(Supplied records begins)

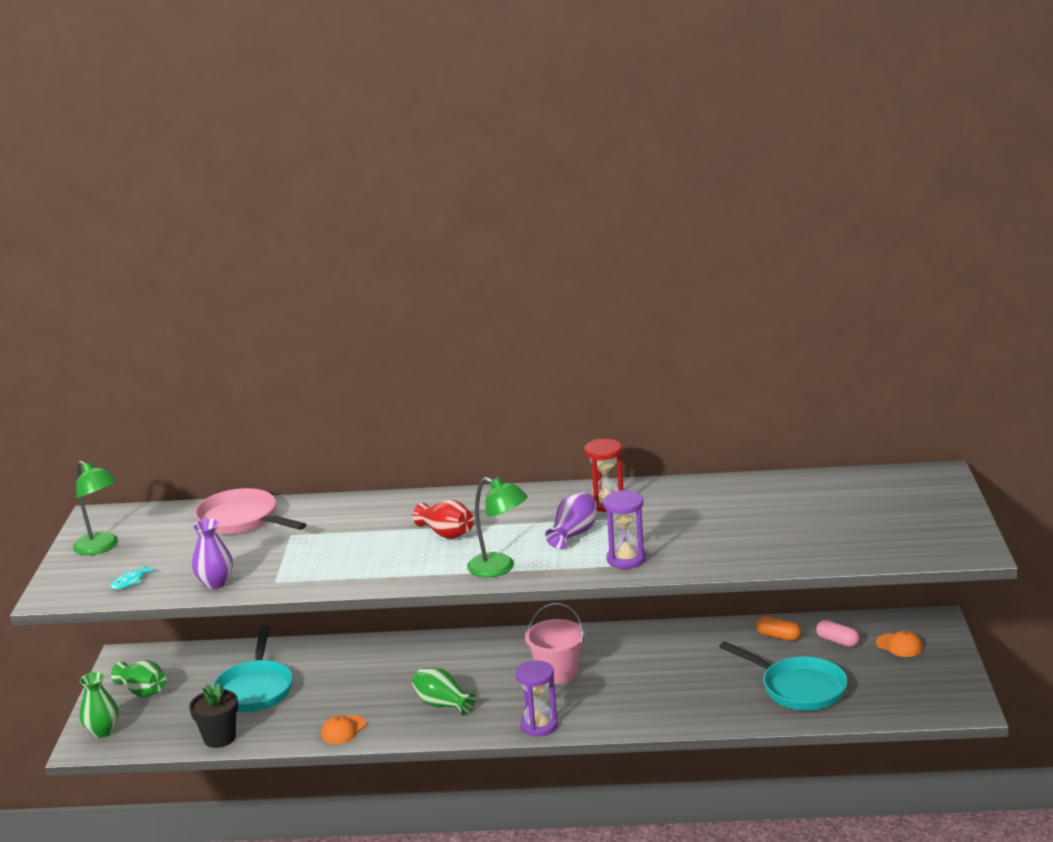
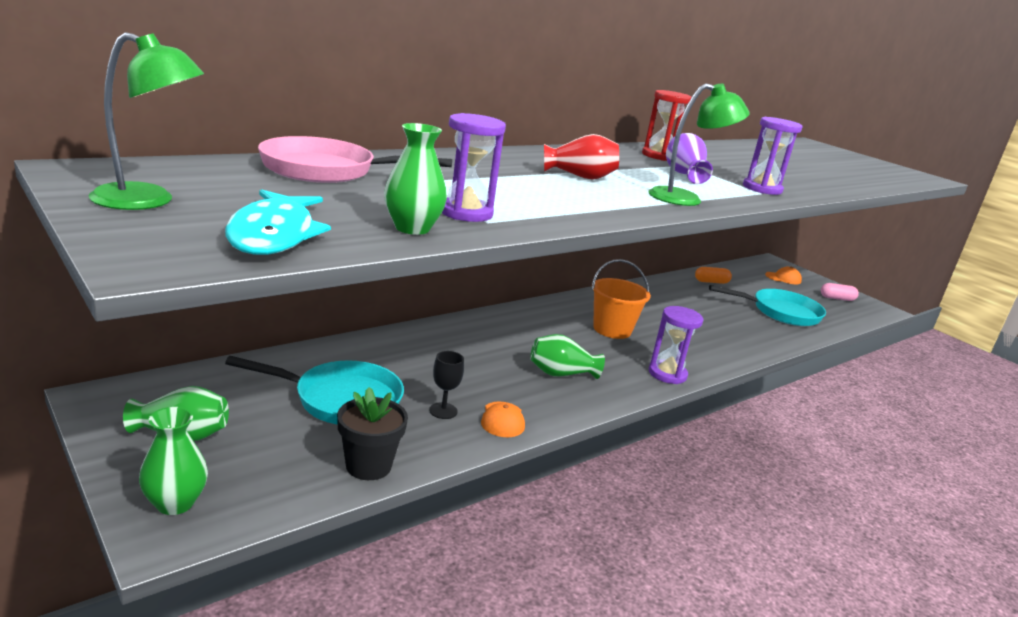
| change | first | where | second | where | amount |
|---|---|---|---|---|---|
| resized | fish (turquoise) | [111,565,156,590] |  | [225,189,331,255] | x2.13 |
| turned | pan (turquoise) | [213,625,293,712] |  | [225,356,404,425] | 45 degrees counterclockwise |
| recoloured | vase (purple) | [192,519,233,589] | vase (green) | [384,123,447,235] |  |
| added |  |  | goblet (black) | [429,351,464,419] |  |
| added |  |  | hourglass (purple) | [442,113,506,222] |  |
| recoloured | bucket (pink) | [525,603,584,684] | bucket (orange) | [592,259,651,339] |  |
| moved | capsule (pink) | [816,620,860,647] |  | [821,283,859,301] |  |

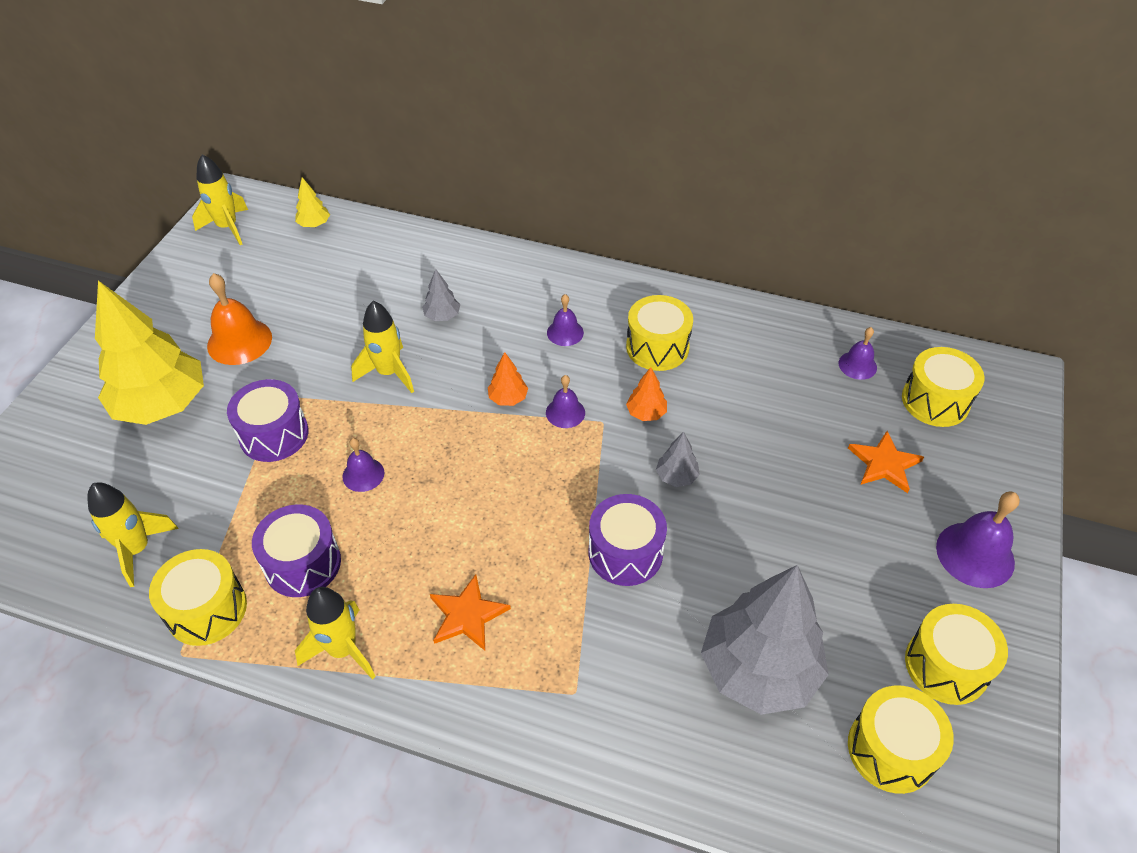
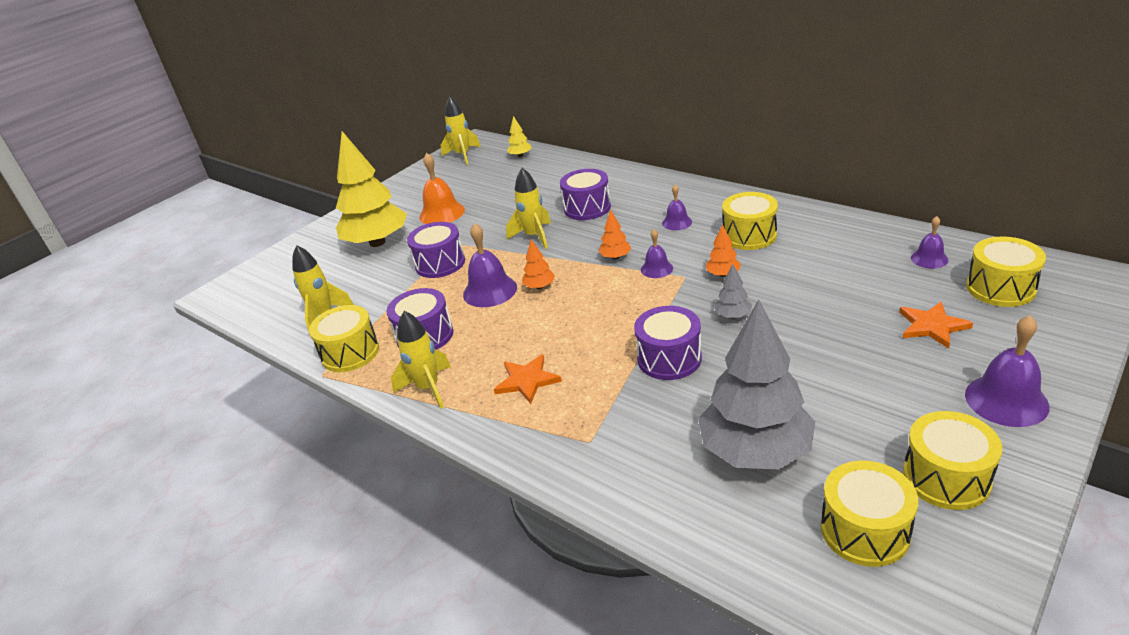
| change | first | where | second | where | amount |
|---|---|---|---|---|---|
| resized | bell (purple) | [342,438,384,492] |  | [463,223,517,307] | x1.71 |
| added |  |  | tree (orange) | [522,239,555,289] |  |
| replaced | tree (grey) | [422,269,460,321] | drum (purple) | [560,169,611,220] |  |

(Supplied records ends)

What is required: Without the pictures, reproduce every entry exactly as written.

Answer for this exercise:
| change | first | where | second | where | amount |
|---|---|---|---|---|---|
| resized | fish (turquoise) | [111,565,156,590] |  | [225,189,331,255] | x2.13 |
| turned | pan (turquoise) | [213,625,293,712] |  | [225,356,404,425] | 45 degrees counterclockwise |
| recoloured | vase (purple) | [192,519,233,589] | vase (green) | [384,123,447,235] |  |
| added |  |  | goblet (black) | [429,351,464,419] |  |
| added |  |  | hourglass (purple) | [442,113,506,222] |  |
| recoloured | bucket (pink) | [525,603,584,684] | bucket (orange) | [592,259,651,339] |  |
| moved | capsule (pink) | [816,620,860,647] |  | [821,283,859,301] |  |

| change | first | where | second | where | amount |
|---|---|---|---|---|---|
| resized | bell (purple) | [342,438,384,492] |  | [463,223,517,307] | x1.71 |
| added |  |  | tree (orange) | [522,239,555,289] |  |
| replaced | tree (grey) | [422,269,460,321] | drum (purple) | [560,169,611,220] |  |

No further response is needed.